**Data shown:**
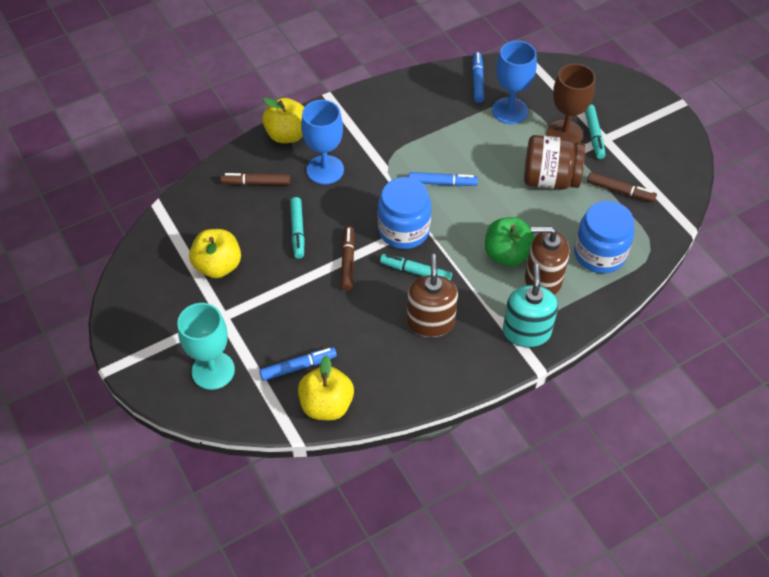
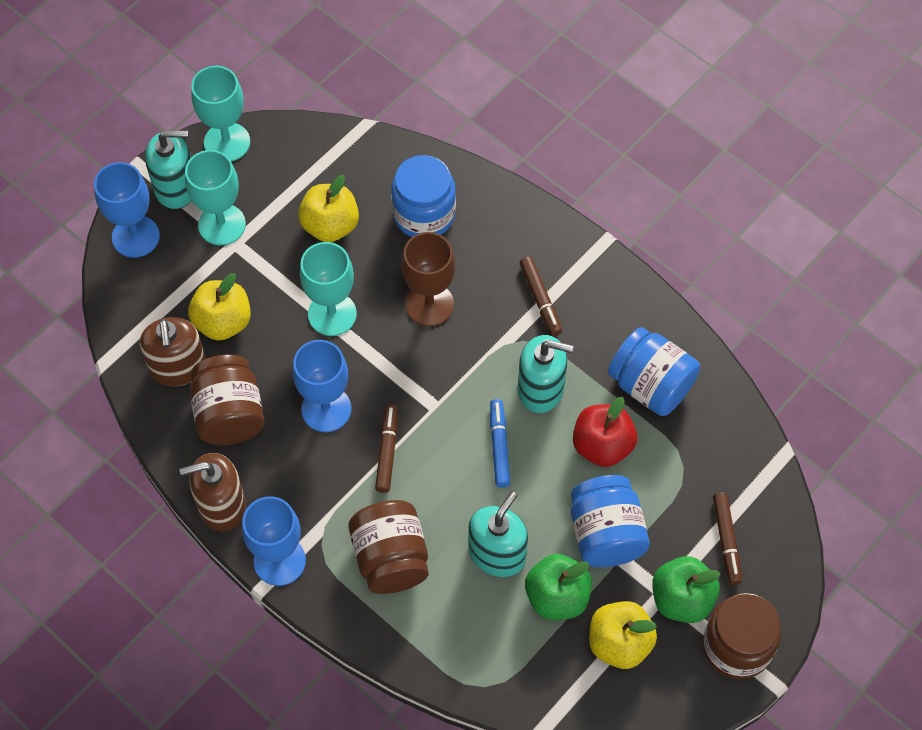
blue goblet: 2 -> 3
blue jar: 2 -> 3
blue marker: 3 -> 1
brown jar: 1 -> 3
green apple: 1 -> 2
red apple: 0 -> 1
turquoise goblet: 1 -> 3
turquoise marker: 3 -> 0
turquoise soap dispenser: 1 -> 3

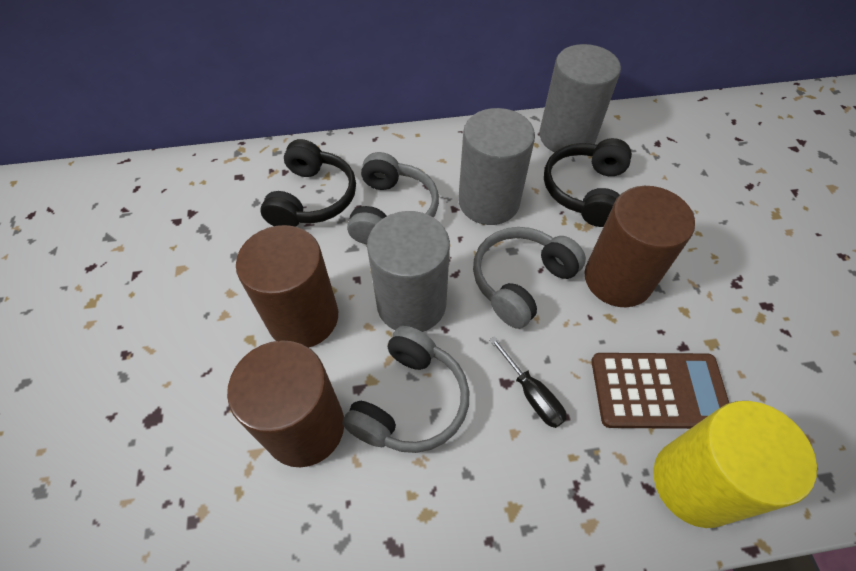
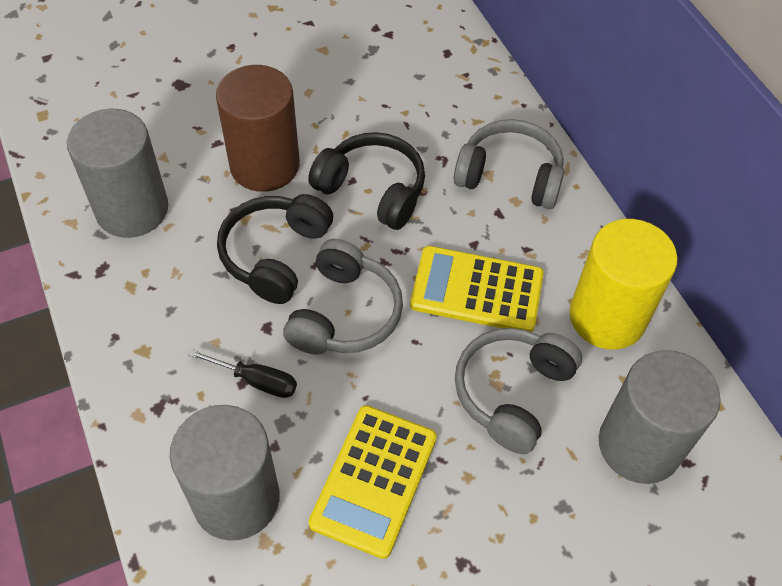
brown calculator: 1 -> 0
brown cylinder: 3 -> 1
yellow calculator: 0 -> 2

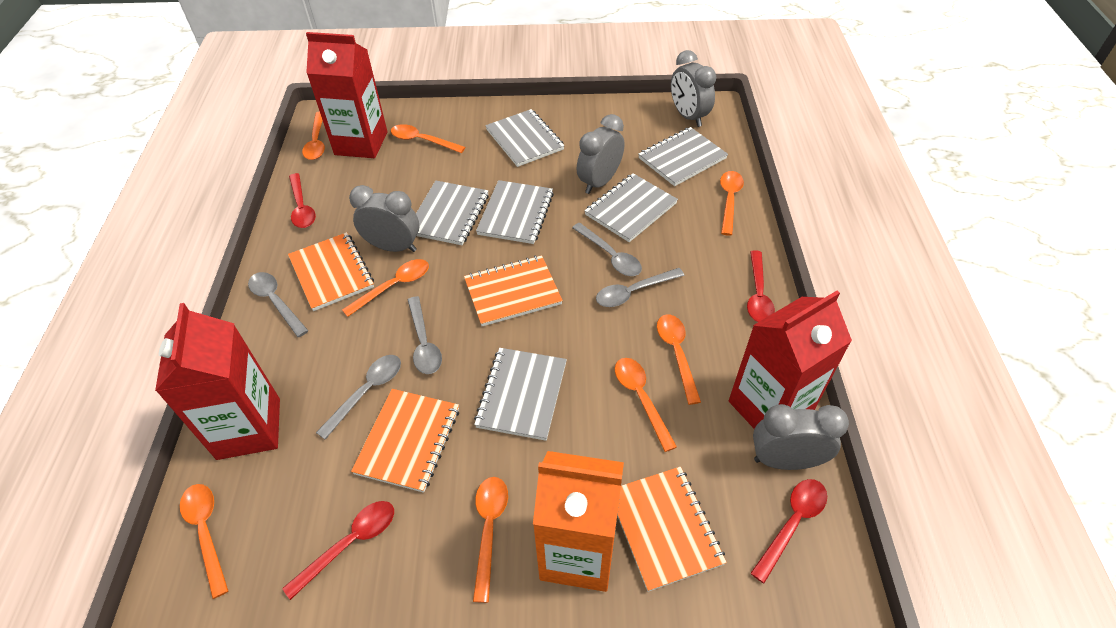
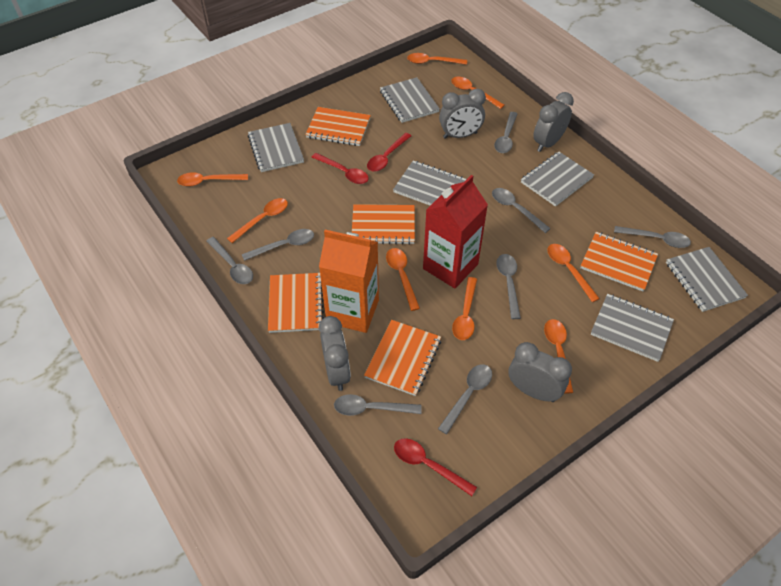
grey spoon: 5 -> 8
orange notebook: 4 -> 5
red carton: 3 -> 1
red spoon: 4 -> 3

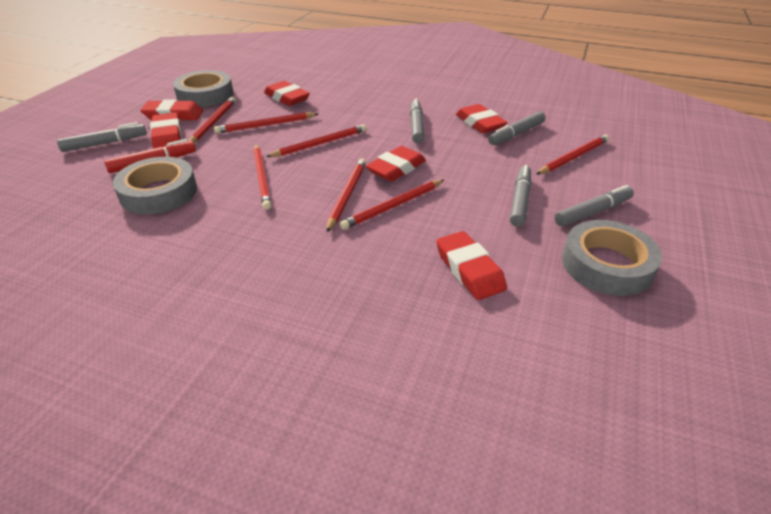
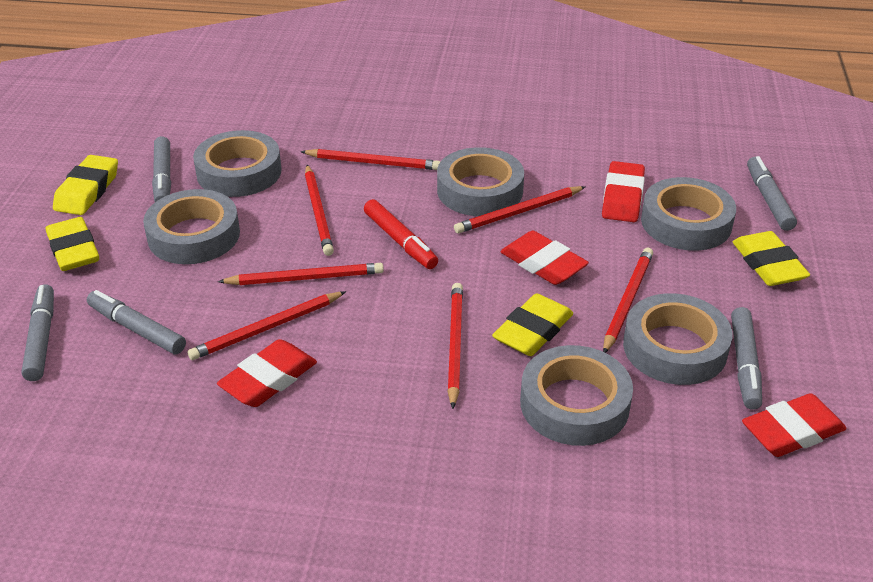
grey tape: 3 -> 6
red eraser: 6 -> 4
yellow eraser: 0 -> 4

**Prompt:** Drop the pictures and reproduce the rest of the data exactly.

**Reply to the exercise:**
blue goblet: 2 -> 3
blue jar: 2 -> 3
blue marker: 3 -> 1
brown jar: 1 -> 3
green apple: 1 -> 2
red apple: 0 -> 1
turquoise goblet: 1 -> 3
turquoise marker: 3 -> 0
turquoise soap dispenser: 1 -> 3

brown calculator: 1 -> 0
brown cylinder: 3 -> 1
yellow calculator: 0 -> 2

grey spoon: 5 -> 8
orange notebook: 4 -> 5
red carton: 3 -> 1
red spoon: 4 -> 3

grey tape: 3 -> 6
red eraser: 6 -> 4
yellow eraser: 0 -> 4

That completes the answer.